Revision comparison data
|---|
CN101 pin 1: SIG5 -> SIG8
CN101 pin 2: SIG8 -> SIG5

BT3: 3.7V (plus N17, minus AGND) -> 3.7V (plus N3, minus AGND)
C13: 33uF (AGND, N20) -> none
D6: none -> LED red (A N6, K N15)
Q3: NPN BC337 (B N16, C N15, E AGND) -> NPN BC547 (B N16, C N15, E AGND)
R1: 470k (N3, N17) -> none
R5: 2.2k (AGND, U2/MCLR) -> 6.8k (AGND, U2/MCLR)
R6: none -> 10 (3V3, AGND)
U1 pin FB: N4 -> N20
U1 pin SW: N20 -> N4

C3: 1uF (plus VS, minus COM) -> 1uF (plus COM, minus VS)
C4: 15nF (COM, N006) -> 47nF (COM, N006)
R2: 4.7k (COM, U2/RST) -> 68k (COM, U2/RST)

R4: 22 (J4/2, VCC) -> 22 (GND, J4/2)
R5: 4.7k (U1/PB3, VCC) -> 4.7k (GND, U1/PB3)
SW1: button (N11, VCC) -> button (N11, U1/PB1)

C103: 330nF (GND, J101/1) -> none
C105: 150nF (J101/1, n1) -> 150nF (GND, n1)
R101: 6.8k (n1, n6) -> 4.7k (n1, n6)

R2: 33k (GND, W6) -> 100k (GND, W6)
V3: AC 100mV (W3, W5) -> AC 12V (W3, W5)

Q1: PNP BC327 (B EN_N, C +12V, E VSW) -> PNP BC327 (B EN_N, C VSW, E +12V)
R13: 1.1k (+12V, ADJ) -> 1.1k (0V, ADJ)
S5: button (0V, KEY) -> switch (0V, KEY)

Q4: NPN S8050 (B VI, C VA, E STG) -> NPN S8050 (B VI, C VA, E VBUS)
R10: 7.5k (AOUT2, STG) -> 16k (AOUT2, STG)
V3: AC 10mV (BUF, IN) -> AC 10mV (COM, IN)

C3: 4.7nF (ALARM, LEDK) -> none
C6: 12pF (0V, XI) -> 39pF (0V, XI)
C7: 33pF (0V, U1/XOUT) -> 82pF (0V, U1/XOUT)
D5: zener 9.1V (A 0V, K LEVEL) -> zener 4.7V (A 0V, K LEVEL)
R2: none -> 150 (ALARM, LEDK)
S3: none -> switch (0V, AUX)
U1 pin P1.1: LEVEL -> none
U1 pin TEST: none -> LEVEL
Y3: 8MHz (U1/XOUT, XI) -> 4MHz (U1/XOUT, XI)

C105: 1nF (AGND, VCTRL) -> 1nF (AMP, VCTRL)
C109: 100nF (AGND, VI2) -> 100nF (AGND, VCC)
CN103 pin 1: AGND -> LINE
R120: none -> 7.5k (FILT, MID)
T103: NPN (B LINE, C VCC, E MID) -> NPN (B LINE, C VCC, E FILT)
|---|
**Exercise prompt:**
What lines above contain the word "minus"? Return each such line.

**Exercise solution:**
BT3: 3.7V (plus N17, minus AGND) -> 3.7V (plus N3, minus AGND)
C3: 1uF (plus VS, minus COM) -> 1uF (plus COM, minus VS)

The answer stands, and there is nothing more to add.